PROBLEM TO WORK ON: Every line in the listing below from the one with "pink lamp: 5 -> 3" through the one with "orange can: 4 -> 8" is to be reproduced exactly, both ends included; leave out the rest.

============================================================

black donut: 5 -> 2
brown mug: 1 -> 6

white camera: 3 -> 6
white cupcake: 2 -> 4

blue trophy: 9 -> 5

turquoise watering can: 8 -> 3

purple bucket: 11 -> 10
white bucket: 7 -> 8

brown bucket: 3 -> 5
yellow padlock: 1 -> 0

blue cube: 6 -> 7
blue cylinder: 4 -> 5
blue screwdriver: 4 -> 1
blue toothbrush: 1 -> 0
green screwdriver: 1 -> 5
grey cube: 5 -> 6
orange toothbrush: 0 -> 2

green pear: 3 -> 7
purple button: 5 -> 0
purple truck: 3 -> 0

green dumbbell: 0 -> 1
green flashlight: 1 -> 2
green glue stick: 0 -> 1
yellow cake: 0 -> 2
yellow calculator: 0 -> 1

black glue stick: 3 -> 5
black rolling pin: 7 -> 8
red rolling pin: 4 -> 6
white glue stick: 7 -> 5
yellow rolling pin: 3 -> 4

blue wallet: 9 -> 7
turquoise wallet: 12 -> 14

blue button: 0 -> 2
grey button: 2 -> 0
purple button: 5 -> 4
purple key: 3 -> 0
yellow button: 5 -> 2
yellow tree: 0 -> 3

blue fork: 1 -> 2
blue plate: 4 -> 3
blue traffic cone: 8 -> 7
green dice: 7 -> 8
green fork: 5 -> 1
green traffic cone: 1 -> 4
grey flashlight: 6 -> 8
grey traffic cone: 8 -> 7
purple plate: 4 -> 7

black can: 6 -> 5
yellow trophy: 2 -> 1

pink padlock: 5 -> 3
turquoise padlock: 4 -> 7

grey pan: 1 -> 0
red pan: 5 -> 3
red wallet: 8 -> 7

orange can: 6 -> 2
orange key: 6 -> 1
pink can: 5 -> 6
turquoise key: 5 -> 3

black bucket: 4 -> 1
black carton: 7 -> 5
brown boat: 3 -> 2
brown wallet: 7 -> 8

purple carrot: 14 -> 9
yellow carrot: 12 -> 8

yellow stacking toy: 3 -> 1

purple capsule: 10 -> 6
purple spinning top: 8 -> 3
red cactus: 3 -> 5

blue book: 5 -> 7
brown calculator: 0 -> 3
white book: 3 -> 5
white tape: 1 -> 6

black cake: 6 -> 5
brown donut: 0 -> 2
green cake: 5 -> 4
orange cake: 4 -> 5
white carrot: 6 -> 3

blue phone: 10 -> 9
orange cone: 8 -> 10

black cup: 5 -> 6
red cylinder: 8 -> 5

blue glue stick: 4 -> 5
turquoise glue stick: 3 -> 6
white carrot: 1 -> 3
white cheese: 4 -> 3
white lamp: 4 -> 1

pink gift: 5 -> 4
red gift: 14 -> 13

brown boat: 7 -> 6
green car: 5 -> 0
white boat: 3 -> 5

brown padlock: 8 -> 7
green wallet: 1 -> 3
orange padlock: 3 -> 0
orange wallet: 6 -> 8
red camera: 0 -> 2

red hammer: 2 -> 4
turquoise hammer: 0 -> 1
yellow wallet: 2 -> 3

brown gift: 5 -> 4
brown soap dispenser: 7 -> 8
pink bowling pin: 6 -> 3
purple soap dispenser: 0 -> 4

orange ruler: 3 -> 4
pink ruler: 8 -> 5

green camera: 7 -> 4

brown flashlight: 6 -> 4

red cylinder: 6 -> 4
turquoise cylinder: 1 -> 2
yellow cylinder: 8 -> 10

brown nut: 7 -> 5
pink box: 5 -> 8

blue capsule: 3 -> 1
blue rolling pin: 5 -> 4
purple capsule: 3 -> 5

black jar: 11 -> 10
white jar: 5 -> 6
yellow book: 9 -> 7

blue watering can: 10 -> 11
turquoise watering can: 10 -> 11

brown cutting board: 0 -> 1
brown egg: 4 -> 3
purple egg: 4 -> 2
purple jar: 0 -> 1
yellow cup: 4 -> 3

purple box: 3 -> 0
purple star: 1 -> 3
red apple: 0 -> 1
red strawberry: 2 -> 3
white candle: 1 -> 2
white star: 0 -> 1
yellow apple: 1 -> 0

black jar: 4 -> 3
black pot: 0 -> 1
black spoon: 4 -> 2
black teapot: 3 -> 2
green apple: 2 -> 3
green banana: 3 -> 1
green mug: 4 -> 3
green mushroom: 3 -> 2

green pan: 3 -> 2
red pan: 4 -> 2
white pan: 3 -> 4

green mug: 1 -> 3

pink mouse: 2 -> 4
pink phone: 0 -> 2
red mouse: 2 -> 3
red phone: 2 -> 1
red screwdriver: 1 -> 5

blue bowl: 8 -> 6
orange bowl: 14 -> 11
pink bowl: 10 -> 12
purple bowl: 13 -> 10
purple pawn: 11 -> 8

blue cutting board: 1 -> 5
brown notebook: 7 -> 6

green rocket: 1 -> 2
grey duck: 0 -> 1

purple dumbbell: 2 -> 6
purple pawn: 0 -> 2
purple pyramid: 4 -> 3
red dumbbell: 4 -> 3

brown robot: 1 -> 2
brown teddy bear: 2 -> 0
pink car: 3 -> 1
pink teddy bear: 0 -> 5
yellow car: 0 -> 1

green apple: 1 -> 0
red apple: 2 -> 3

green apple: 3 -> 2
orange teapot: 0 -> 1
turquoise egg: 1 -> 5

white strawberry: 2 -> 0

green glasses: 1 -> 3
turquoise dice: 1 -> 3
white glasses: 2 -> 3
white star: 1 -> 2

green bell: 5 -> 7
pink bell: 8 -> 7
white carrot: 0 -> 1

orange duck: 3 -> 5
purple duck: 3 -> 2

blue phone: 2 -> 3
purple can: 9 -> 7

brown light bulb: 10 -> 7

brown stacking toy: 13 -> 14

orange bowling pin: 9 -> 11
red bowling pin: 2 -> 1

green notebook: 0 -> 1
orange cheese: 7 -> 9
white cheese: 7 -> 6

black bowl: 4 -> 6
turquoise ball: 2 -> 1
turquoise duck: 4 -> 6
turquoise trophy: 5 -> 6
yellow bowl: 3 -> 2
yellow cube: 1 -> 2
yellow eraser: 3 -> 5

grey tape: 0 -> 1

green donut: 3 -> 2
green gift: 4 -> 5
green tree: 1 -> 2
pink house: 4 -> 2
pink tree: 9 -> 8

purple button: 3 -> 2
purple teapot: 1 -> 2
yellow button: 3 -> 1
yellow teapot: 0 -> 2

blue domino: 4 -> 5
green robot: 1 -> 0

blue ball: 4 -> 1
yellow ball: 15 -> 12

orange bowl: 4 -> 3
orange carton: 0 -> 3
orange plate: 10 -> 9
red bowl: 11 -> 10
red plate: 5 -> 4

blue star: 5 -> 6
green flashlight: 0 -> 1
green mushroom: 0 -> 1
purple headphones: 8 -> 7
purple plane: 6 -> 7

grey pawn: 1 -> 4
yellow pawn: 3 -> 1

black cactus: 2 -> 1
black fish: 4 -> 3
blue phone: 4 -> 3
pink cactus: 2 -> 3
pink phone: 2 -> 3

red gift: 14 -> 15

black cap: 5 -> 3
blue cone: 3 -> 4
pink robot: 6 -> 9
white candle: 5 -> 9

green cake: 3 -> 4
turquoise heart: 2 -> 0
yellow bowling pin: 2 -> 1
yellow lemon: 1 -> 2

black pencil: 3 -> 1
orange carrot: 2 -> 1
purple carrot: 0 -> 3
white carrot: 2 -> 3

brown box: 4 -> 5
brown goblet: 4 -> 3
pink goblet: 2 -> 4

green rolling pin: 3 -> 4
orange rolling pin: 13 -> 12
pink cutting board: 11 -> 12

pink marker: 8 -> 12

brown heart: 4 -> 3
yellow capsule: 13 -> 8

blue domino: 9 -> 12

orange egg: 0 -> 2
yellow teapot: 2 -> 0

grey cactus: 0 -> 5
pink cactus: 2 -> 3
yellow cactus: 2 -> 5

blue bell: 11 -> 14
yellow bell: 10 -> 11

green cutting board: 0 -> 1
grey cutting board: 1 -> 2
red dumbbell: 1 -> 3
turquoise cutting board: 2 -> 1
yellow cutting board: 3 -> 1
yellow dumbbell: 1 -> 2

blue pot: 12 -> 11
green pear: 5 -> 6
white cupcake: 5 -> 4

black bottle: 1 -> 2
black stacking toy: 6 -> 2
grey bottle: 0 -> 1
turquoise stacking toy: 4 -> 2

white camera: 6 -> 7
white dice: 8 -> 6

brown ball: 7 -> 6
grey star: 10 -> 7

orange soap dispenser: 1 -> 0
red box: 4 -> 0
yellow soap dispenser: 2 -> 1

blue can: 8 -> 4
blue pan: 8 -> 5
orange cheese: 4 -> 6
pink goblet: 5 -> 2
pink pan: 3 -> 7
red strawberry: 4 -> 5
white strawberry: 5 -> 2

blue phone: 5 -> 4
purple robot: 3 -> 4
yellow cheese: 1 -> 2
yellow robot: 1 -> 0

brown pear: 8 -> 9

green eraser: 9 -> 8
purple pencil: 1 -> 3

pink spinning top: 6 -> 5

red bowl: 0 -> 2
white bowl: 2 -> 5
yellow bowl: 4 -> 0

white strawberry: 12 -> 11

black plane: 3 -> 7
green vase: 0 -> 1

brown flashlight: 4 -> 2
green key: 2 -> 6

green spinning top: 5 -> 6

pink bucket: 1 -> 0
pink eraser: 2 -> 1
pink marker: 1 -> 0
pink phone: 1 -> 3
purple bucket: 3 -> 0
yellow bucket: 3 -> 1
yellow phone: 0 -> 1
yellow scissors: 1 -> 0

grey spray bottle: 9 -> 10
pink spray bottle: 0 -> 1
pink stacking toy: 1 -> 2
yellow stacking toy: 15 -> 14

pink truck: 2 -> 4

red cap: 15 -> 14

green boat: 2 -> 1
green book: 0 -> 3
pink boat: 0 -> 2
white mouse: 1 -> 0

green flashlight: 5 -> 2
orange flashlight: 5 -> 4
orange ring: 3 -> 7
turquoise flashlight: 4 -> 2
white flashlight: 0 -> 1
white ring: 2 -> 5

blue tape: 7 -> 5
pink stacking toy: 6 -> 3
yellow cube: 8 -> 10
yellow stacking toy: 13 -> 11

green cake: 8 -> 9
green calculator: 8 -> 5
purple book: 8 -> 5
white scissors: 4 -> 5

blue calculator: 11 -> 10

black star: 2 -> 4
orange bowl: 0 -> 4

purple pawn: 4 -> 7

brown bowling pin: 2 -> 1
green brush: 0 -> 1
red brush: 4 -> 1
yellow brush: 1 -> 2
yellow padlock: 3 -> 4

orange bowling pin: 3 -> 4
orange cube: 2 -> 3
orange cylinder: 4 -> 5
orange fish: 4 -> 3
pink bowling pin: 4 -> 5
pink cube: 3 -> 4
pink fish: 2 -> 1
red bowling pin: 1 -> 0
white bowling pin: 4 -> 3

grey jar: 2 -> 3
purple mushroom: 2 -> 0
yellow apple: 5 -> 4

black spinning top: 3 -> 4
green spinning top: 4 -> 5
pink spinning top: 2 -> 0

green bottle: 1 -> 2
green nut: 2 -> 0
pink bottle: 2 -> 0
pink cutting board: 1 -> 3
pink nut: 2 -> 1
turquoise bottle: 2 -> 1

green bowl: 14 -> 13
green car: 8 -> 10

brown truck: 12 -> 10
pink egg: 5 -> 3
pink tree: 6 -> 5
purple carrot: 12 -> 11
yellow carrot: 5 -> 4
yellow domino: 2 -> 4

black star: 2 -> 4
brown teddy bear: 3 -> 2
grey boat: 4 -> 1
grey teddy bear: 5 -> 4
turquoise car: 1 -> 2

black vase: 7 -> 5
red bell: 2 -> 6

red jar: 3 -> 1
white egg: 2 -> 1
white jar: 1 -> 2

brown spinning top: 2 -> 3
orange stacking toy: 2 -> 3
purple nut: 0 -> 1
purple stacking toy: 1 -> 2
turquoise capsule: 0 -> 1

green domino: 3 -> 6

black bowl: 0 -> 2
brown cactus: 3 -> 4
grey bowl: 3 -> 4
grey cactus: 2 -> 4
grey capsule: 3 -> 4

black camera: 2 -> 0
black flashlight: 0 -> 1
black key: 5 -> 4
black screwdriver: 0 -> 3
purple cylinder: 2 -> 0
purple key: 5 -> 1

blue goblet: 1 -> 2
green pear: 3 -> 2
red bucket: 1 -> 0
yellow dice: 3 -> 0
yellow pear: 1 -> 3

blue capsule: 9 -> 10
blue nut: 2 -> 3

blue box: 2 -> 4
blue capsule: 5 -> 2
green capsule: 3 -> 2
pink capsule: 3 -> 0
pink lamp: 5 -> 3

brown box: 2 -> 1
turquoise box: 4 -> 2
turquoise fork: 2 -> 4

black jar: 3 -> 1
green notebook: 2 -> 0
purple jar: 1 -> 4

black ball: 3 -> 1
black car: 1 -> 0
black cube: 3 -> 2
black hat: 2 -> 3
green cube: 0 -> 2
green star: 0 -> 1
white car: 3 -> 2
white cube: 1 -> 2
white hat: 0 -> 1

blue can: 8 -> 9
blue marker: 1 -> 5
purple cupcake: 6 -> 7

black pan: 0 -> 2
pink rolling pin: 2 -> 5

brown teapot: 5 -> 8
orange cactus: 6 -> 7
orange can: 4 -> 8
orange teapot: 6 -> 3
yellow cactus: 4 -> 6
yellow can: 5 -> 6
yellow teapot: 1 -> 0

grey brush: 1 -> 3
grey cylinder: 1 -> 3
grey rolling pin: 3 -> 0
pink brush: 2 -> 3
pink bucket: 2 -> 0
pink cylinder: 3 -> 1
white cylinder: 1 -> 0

============================================================

RESULT:
pink lamp: 5 -> 3

brown box: 2 -> 1
turquoise box: 4 -> 2
turquoise fork: 2 -> 4

black jar: 3 -> 1
green notebook: 2 -> 0
purple jar: 1 -> 4

black ball: 3 -> 1
black car: 1 -> 0
black cube: 3 -> 2
black hat: 2 -> 3
green cube: 0 -> 2
green star: 0 -> 1
white car: 3 -> 2
white cube: 1 -> 2
white hat: 0 -> 1

blue can: 8 -> 9
blue marker: 1 -> 5
purple cupcake: 6 -> 7

black pan: 0 -> 2
pink rolling pin: 2 -> 5

brown teapot: 5 -> 8
orange cactus: 6 -> 7
orange can: 4 -> 8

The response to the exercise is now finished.